▽

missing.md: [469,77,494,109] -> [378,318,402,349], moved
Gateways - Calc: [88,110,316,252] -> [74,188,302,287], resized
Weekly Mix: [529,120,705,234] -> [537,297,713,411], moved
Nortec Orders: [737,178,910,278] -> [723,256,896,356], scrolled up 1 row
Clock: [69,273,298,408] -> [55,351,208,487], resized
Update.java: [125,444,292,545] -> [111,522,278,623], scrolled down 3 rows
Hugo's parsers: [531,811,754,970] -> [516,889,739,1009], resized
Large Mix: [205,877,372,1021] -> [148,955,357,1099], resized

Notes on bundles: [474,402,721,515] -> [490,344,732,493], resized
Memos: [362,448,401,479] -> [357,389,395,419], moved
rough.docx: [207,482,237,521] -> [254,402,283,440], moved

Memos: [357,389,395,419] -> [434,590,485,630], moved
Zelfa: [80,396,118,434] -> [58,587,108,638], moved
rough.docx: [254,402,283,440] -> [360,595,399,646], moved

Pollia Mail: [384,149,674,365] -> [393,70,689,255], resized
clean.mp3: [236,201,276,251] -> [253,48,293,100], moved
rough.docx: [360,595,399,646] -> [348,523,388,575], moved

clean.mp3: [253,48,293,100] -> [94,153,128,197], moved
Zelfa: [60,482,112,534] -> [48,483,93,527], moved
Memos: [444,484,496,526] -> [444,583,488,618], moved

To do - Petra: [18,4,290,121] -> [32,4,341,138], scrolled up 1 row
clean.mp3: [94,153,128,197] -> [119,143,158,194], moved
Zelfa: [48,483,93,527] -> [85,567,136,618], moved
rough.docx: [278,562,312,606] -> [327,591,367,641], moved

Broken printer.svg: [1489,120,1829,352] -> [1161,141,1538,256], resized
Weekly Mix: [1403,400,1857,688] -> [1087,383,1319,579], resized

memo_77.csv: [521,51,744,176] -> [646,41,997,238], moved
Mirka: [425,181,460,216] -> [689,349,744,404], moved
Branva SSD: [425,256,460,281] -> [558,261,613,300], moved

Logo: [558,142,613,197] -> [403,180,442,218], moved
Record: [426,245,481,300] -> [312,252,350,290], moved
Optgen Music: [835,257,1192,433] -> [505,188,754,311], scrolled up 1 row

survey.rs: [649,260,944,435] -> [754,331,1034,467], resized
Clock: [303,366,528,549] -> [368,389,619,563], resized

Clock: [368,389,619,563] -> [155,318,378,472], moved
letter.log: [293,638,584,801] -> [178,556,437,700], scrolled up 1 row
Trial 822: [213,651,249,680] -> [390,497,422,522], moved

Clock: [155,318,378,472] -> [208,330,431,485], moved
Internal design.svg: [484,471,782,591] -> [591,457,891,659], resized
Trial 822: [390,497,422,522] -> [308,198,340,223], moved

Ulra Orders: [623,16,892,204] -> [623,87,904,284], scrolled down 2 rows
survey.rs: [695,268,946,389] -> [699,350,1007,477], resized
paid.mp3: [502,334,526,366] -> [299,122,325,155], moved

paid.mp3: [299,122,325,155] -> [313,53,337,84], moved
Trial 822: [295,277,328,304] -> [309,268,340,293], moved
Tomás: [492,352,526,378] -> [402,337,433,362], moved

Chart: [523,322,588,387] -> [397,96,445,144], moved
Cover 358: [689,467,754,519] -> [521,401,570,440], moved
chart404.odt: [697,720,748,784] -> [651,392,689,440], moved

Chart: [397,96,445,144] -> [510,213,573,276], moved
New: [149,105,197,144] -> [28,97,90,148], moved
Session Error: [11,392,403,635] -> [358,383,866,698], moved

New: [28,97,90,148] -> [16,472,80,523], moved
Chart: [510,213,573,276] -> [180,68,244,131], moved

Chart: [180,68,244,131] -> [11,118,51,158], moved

△

Every line above from the line with "Memos: [362,448,401,479] ->" to the line with "Zelfa: [48,483,93,527] ->", both included, must be reproduced exactly, and no other line may appear.

Memos: [362,448,401,479] -> [357,389,395,419], moved
rough.docx: [207,482,237,521] -> [254,402,283,440], moved

Memos: [357,389,395,419] -> [434,590,485,630], moved
Zelfa: [80,396,118,434] -> [58,587,108,638], moved
rough.docx: [254,402,283,440] -> [360,595,399,646], moved

Pollia Mail: [384,149,674,365] -> [393,70,689,255], resized
clean.mp3: [236,201,276,251] -> [253,48,293,100], moved
rough.docx: [360,595,399,646] -> [348,523,388,575], moved

clean.mp3: [253,48,293,100] -> [94,153,128,197], moved
Zelfa: [60,482,112,534] -> [48,483,93,527], moved
Memos: [444,484,496,526] -> [444,583,488,618], moved

To do - Petra: [18,4,290,121] -> [32,4,341,138], scrolled up 1 row
clean.mp3: [94,153,128,197] -> [119,143,158,194], moved
Zelfa: [48,483,93,527] -> [85,567,136,618], moved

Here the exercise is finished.